-- START Data for processing --
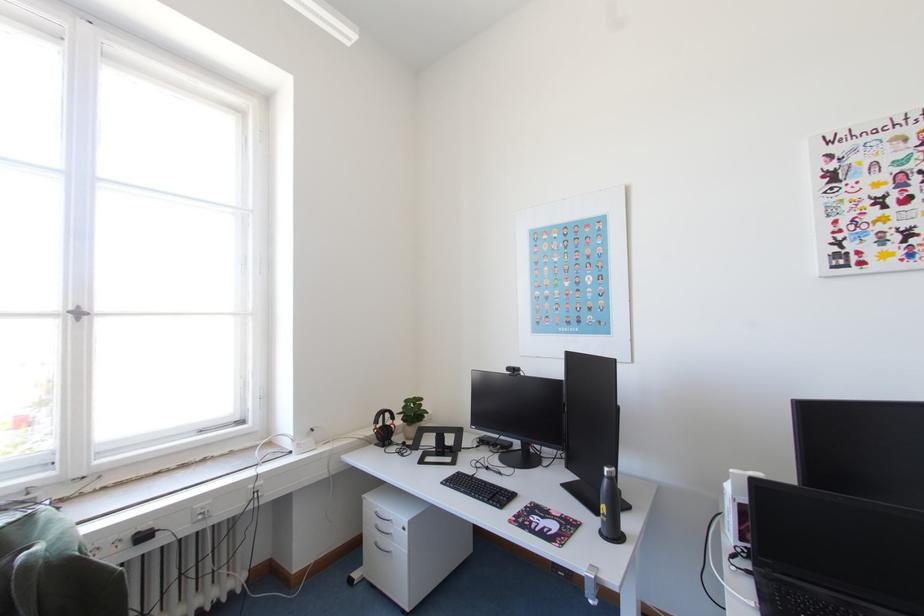
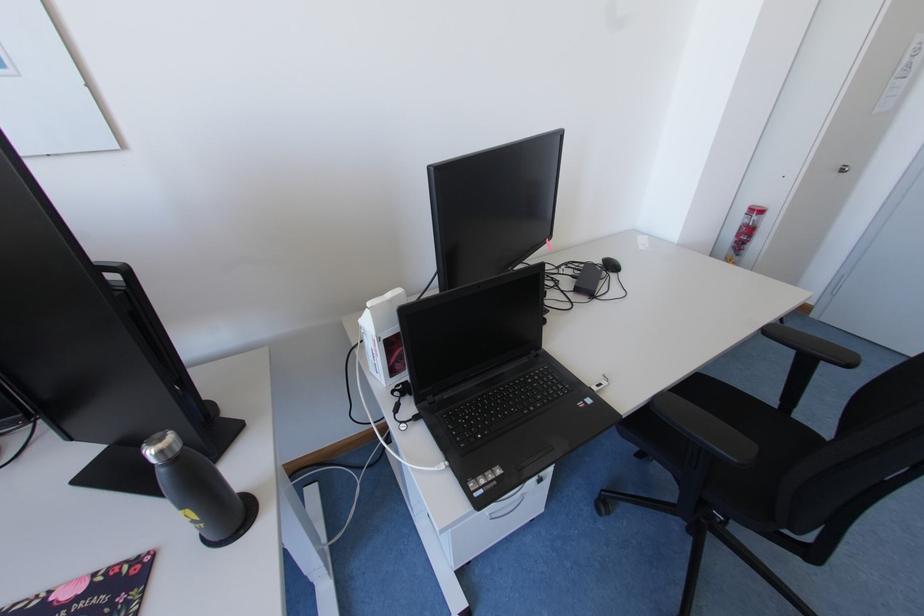
How did the camera likely rotate?

The camera rotated toward right-down.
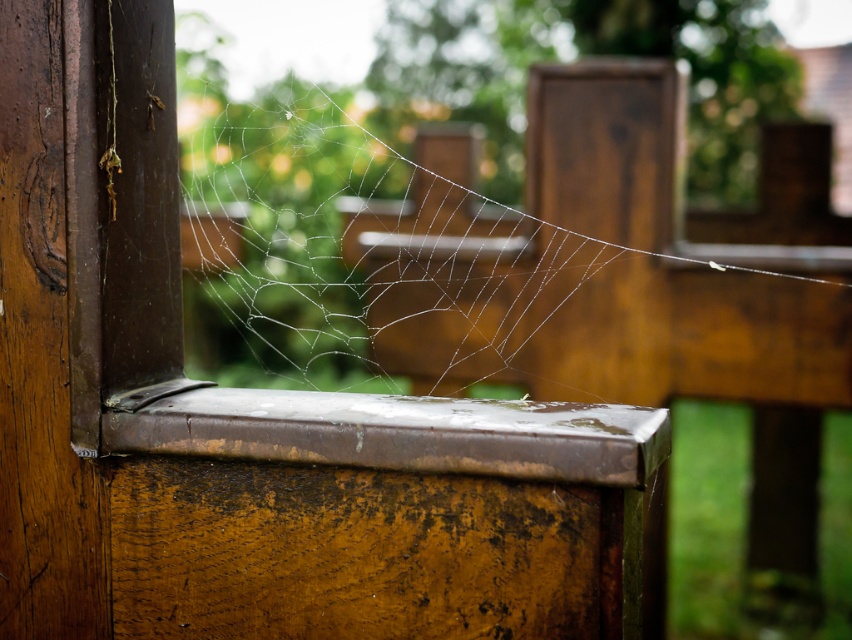
Question: Does transparent silk spider web at center lie behind rusty metal window sill at center?

Choices:
 (A) no
 (B) yes

Answer: (B)

Question: Which object is the farthest from the rusty metal window sill at center?

Choices:
 (A) transparent silk spider web at center
 (B) transparent glass window at left

Answer: (A)

Question: Does transparent silk spider web at center have a lesser width compared to transparent glass window at left?

Choices:
 (A) no
 (B) yes

Answer: (A)

Question: Among these objects, which one is farthest from the camera?

Choices:
 (A) transparent glass window at left
 (B) transparent silk spider web at center

Answer: (B)

Question: Is transparent glass window at left bigger than rusty metal window sill at center?

Choices:
 (A) no
 (B) yes

Answer: (B)

Question: Which of the following is the farthest from the observer?

Choices:
 (A) (461, 467)
 (B) (637, 384)

Answer: (B)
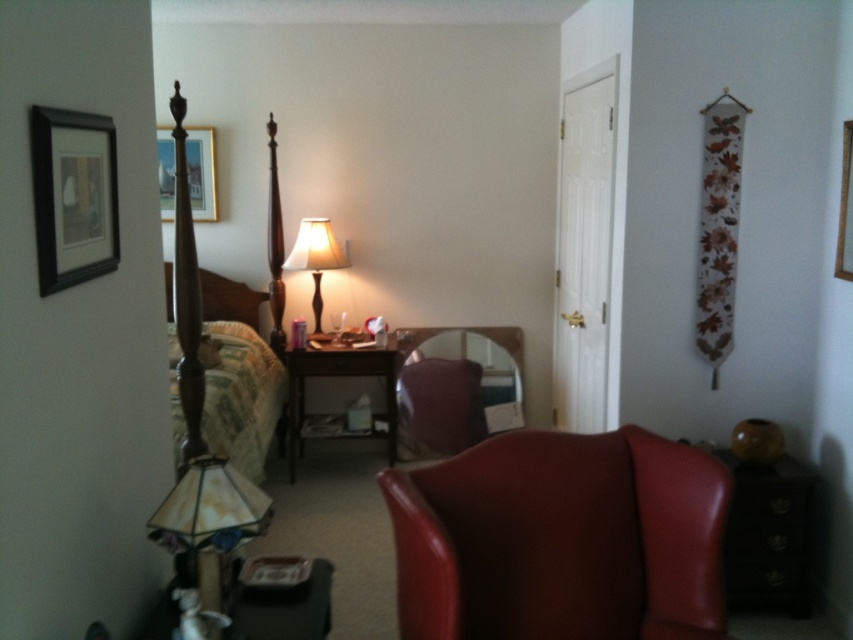
Question: Can you confirm if brown wooden dresser at lower right is smaller than wooden table at lower left?

Choices:
 (A) no
 (B) yes

Answer: (A)

Question: Can you confirm if wooden bed at left is bigger than stained glass lampshade at lower left?

Choices:
 (A) no
 (B) yes

Answer: (B)

Question: Which object is the farthest from the matte glass lamp at center?

Choices:
 (A) green fabric pillow at left
 (B) brown wooden dresser at lower right
 (C) stained glass lampshade at lower left

Answer: (C)

Question: Considering the real-world distances, which object is closest to the matte glass lamp at center?

Choices:
 (A) wooden table at center
 (B) wooden bed at left

Answer: (A)

Question: Does stained glass lampshade at lower left come behind wooden table at center?

Choices:
 (A) yes
 (B) no

Answer: (B)

Question: Which object is farther from the camera taking this photo?

Choices:
 (A) wooden bed at left
 (B) matte wooden picture frame at upper left

Answer: (B)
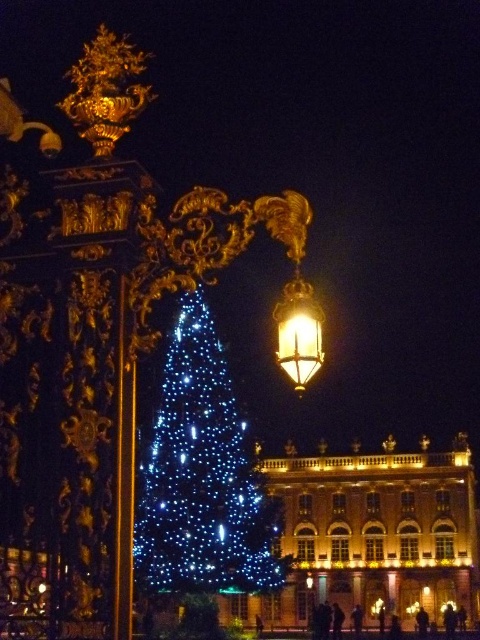
Question: Can you confirm if illuminated plastic christmas tree at center is positioned above gold polished metal street light at center?

Choices:
 (A) no
 (B) yes

Answer: (B)

Question: Is illuminated plastic christmas tree at center positioned behind gold polished metal street light at center?

Choices:
 (A) no
 (B) yes

Answer: (A)

Question: Which object is the closest to the gold metallic lantern at upper center?

Choices:
 (A) illuminated plastic christmas tree at center
 (B) gold polished metal street light at center

Answer: (A)

Question: Is illuminated plastic christmas tree at center below gold polished metal street light at center?

Choices:
 (A) no
 (B) yes

Answer: (A)

Question: Among these points, which one is nearest to the camera?

Choices:
 (A) (310, 365)
 (B) (146, 497)

Answer: (A)

Question: Which point appears farthest from the camera in this image?

Choices:
 (A) (312, 586)
 (B) (184, 564)

Answer: (A)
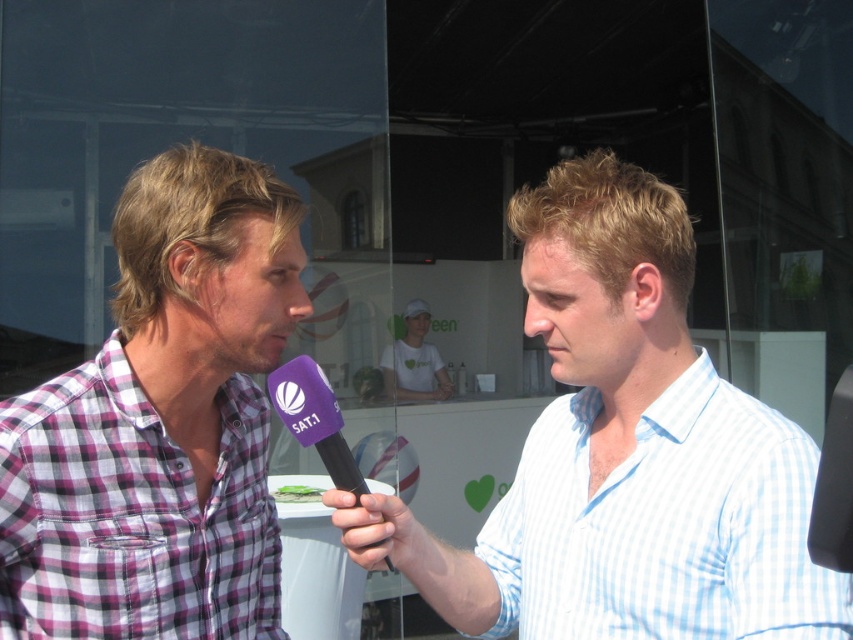
You are a photographer positioned at point (x=314, y=419). You need to capture a photo of the purple matte microphone at center. Is the purple matte microphone at center within your current field of view?

The purple matte microphone at center is located exactly at point (x=314, y=419), so yes, it is within your current field of view as you are positioned at that point.

You are a photographer standing at the camera position. You want to place a small sticker exactly at point [740,632] in the image. The sticker has a diameter of 0.5 feet. Will the sticker fit without overlapping any objects in the scene?

The distance of point [740,632] from camera is 3.50 feet. Since the sticker has a diameter of 0.5 feet, it can be placed there as long as there is enough space. However, without knowing the exact dimensions and positions of surrounding objects, we can only confirm the distance from the camera. The sticker might fit, but potential overlaps cannot be guaranteed based on the provided information.

You are a photographer standing at the camera position. You want to take a photo of the interviewee wearing the light blue and white striped shirt. However, there is an obstacle at point (761,593) that is 1.07 meters away from you. Can you move closer to the interviewee to avoid the obstacle?

The obstacle at point (761,593) is 1.07 meters away from the camera. To avoid it, you can move closer to the interviewee, as the distance to the interviewee is not specified, but the obstacle is only 1.07 meters away. Moving forward past the obstacle might allow you to take the photo without obstruction.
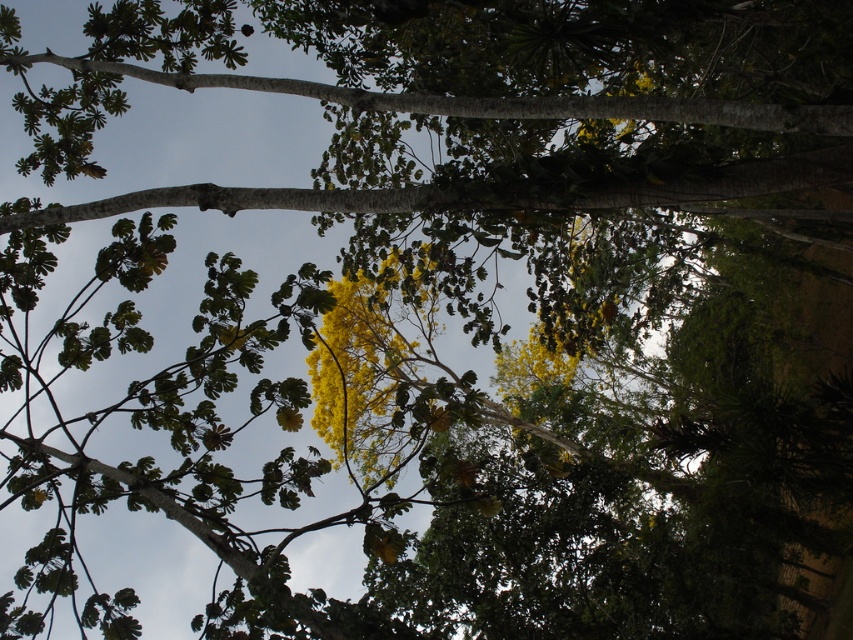
Is green leafy branch at upper center taller than smooth bark branch at upper center?

Yes, green leafy branch at upper center is taller than smooth bark branch at upper center.

Can you confirm if green leafy branch at upper center is thinner than smooth bark branch at upper center?

In fact, green leafy branch at upper center might be wider than smooth bark branch at upper center.

Measure the distance between point (548, 205) and camera.

Point (548, 205) is 4.84 meters from camera.

Find the location of a particular element. Image resolution: width=853 pixels, height=640 pixels. green leafy branch at upper center is located at coordinates (474, 193).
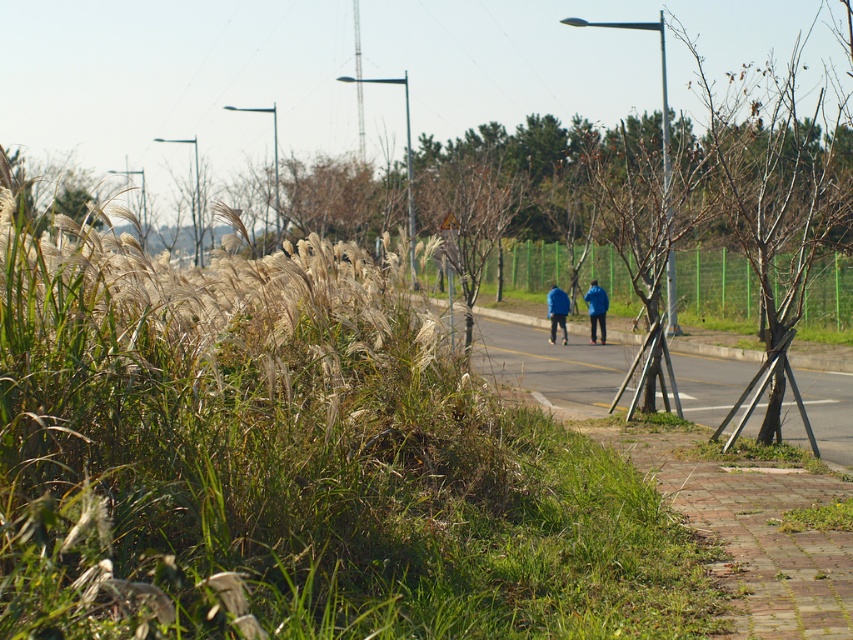
Question: Which point appears closest to the camera in this image?

Choices:
 (A) (605, 333)
 (B) (561, 307)
 (C) (550, 337)
 (D) (627, 348)

Answer: (D)

Question: Is blue matte jacket at center above blue fabric jacket at center?

Choices:
 (A) yes
 (B) no

Answer: (A)

Question: Does blue fabric jackets at center appear under blue fabric jacket at center?

Choices:
 (A) yes
 (B) no

Answer: (B)

Question: Which point is farther to the camera?

Choices:
 (A) (601, 307)
 (B) (561, 337)
 (C) (607, 300)

Answer: (C)

Question: Which point is closer to the camera?

Choices:
 (A) blue matte jacket at center
 (B) blue fabric jackets at center
 (C) blue fabric jacket at center

Answer: (C)

Question: Does green grass at center appear under blue fabric jacket at center?

Choices:
 (A) yes
 (B) no

Answer: (A)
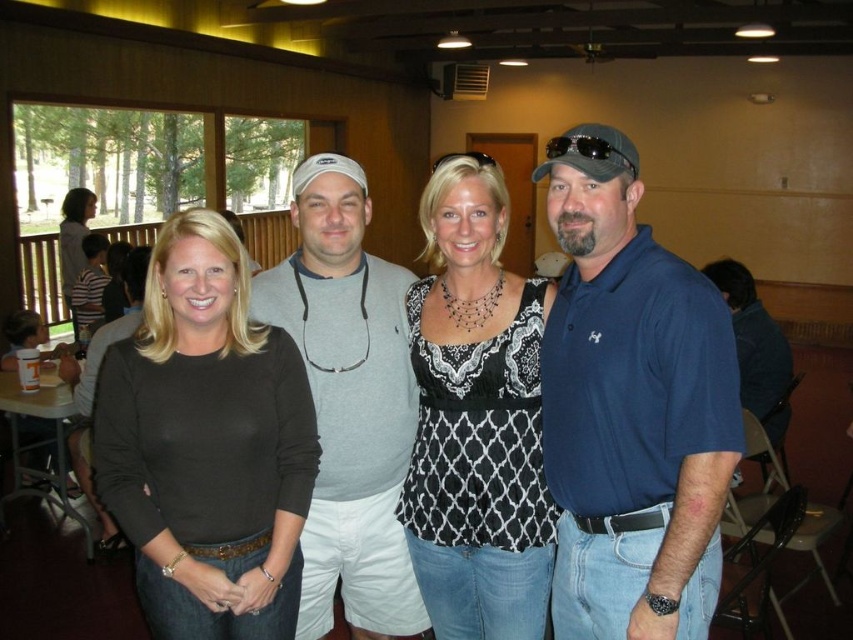
Is point (329, 264) positioned behind point (67, 248)?

That is False.

Which is below, gray cotton sweater at center or blonde hair at upper left?

gray cotton sweater at center is lower down.

This screenshot has height=640, width=853. Find the location of `gray cotton sweater at center`. gray cotton sweater at center is located at coordinates click(x=349, y=403).

Which is behind, point (299, 378) or point (509, 616)?

The point (509, 616) is more distant.

Between point (265, 612) and point (474, 394), which one is positioned in front?

Point (265, 612) is in front.

Which is in front, point (300, 444) or point (503, 602)?

Point (300, 444) is more forward.

Where is `dark brown sweater at center`? dark brown sweater at center is located at coordinates (206, 444).

Can you confirm if blue cotton polo shirt at right is positioned below dark brown sweater at center?

No, blue cotton polo shirt at right is not below dark brown sweater at center.

Between point (585, 547) and point (280, 538), which one is positioned in front?

Point (585, 547) is more forward.

This screenshot has height=640, width=853. I want to click on blue cotton polo shirt at right, so 631,406.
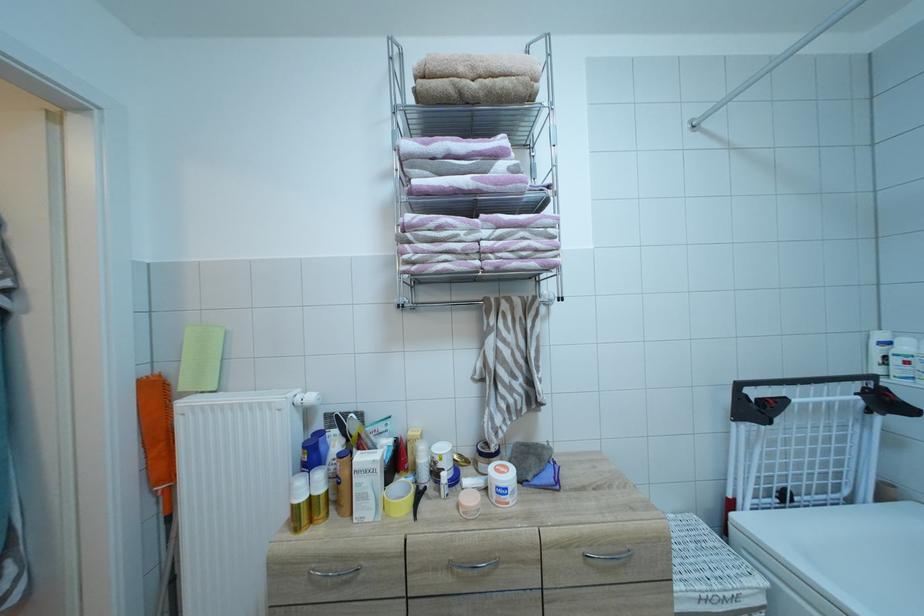
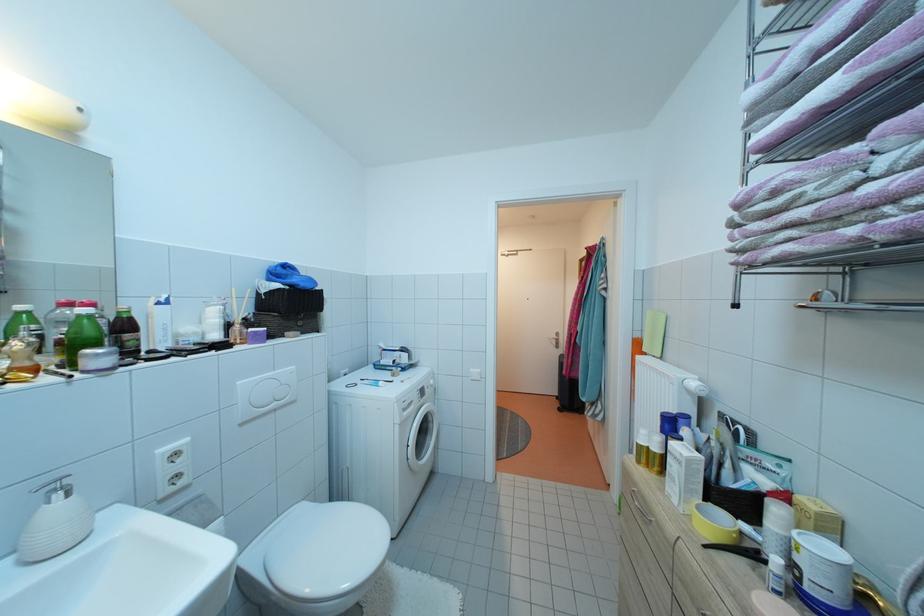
-- END Data for processing --
- [Directions]: Please copy every row above word for word, leaving out the pictures.

- [Reply to the task]:
How did the camera likely rotate?

The camera rotated toward right-down.
Question: Does transparent silk spider web at center lie behind rusty metal window sill at center?

Choices:
 (A) no
 (B) yes

Answer: (B)

Question: Which object is the farthest from the rusty metal window sill at center?

Choices:
 (A) transparent silk spider web at center
 (B) transparent glass window at left

Answer: (A)

Question: Does transparent silk spider web at center have a lesser width compared to transparent glass window at left?

Choices:
 (A) no
 (B) yes

Answer: (A)

Question: Among these objects, which one is farthest from the camera?

Choices:
 (A) transparent glass window at left
 (B) transparent silk spider web at center

Answer: (B)

Question: Is transparent glass window at left bigger than rusty metal window sill at center?

Choices:
 (A) no
 (B) yes

Answer: (B)

Question: Which of the following is the farthest from the observer?

Choices:
 (A) (461, 467)
 (B) (637, 384)

Answer: (B)
Question: Can you confirm if brown wooden dresser at lower right is smaller than wooden table at lower left?

Choices:
 (A) no
 (B) yes

Answer: (A)

Question: Can you confirm if wooden bed at left is bigger than stained glass lampshade at lower left?

Choices:
 (A) no
 (B) yes

Answer: (B)

Question: Which object is the farthest from the matte glass lamp at center?

Choices:
 (A) green fabric pillow at left
 (B) brown wooden dresser at lower right
 (C) stained glass lampshade at lower left

Answer: (C)

Question: Considering the real-world distances, which object is closest to the matte glass lamp at center?

Choices:
 (A) wooden table at center
 (B) wooden bed at left

Answer: (A)

Question: Does stained glass lampshade at lower left come behind wooden table at center?

Choices:
 (A) yes
 (B) no

Answer: (B)

Question: Which object is farther from the camera taking this photo?

Choices:
 (A) wooden bed at left
 (B) matte wooden picture frame at upper left

Answer: (B)
Question: Can you confirm if illuminated plastic christmas tree at center is positioned above gold polished metal street light at center?

Choices:
 (A) no
 (B) yes

Answer: (B)

Question: Is illuminated plastic christmas tree at center positioned behind gold polished metal street light at center?

Choices:
 (A) no
 (B) yes

Answer: (A)

Question: Which object is the closest to the gold metallic lantern at upper center?

Choices:
 (A) illuminated plastic christmas tree at center
 (B) gold polished metal street light at center

Answer: (A)

Question: Is illuminated plastic christmas tree at center below gold polished metal street light at center?

Choices:
 (A) no
 (B) yes

Answer: (A)

Question: Among these points, which one is nearest to the camera?

Choices:
 (A) (310, 365)
 (B) (146, 497)

Answer: (A)

Question: Which point appears farthest from the camera in this image?

Choices:
 (A) (312, 586)
 (B) (184, 564)

Answer: (A)
You are a photographer positioned at point (x=314, y=419). You need to capture a photo of the purple matte microphone at center. Is the purple matte microphone at center within your current field of view?

The purple matte microphone at center is located exactly at point (x=314, y=419), so yes, it is within your current field of view as you are positioned at that point.

You are a photographer standing at the camera position. You want to place a small sticker exactly at point [740,632] in the image. The sticker has a diameter of 0.5 feet. Will the sticker fit without overlapping any objects in the scene?

The distance of point [740,632] from camera is 3.50 feet. Since the sticker has a diameter of 0.5 feet, it can be placed there as long as there is enough space. However, without knowing the exact dimensions and positions of surrounding objects, we can only confirm the distance from the camera. The sticker might fit, but potential overlaps cannot be guaranteed based on the provided information.

You are a photographer standing at the camera position. You want to take a photo of the interviewee wearing the light blue and white striped shirt. However, there is an obstacle at point (761,593) that is 1.07 meters away from you. Can you move closer to the interviewee to avoid the obstacle?

The obstacle at point (761,593) is 1.07 meters away from the camera. To avoid it, you can move closer to the interviewee, as the distance to the interviewee is not specified, but the obstacle is only 1.07 meters away. Moving forward past the obstacle might allow you to take the photo without obstruction.
Is green leafy branch at upper center taller than smooth bark branch at upper center?

Yes, green leafy branch at upper center is taller than smooth bark branch at upper center.

Can you confirm if green leafy branch at upper center is thinner than smooth bark branch at upper center?

In fact, green leafy branch at upper center might be wider than smooth bark branch at upper center.

Measure the distance between point (548, 205) and camera.

Point (548, 205) is 4.84 meters from camera.

Find the location of a particular element. Image resolution: width=853 pixels, height=640 pixels. green leafy branch at upper center is located at coordinates (474, 193).
Question: Which point appears closest to the camera in this image?

Choices:
 (A) (605, 333)
 (B) (561, 307)
 (C) (550, 337)
 (D) (627, 348)

Answer: (D)

Question: Is blue matte jacket at center above blue fabric jacket at center?

Choices:
 (A) yes
 (B) no

Answer: (A)

Question: Does blue fabric jackets at center appear under blue fabric jacket at center?

Choices:
 (A) yes
 (B) no

Answer: (B)

Question: Which point is farther to the camera?

Choices:
 (A) (601, 307)
 (B) (561, 337)
 (C) (607, 300)

Answer: (C)

Question: Which point is closer to the camera?

Choices:
 (A) blue matte jacket at center
 (B) blue fabric jackets at center
 (C) blue fabric jacket at center

Answer: (C)

Question: Does green grass at center appear under blue fabric jacket at center?

Choices:
 (A) yes
 (B) no

Answer: (A)
Is point (329, 264) positioned behind point (67, 248)?

That is False.

Which is below, gray cotton sweater at center or blonde hair at upper left?

gray cotton sweater at center is lower down.

This screenshot has height=640, width=853. Find the location of `gray cotton sweater at center`. gray cotton sweater at center is located at coordinates click(x=349, y=403).

Which is behind, point (299, 378) or point (509, 616)?

The point (509, 616) is more distant.

Between point (265, 612) and point (474, 394), which one is positioned in front?

Point (265, 612) is in front.

Which is in front, point (300, 444) or point (503, 602)?

Point (300, 444) is more forward.

Where is `dark brown sweater at center`? dark brown sweater at center is located at coordinates (206, 444).

Can you confirm if blue cotton polo shirt at right is positioned below dark brown sweater at center?

No, blue cotton polo shirt at right is not below dark brown sweater at center.

Between point (585, 547) and point (280, 538), which one is positioned in front?

Point (585, 547) is more forward.

This screenshot has height=640, width=853. I want to click on blue cotton polo shirt at right, so 631,406.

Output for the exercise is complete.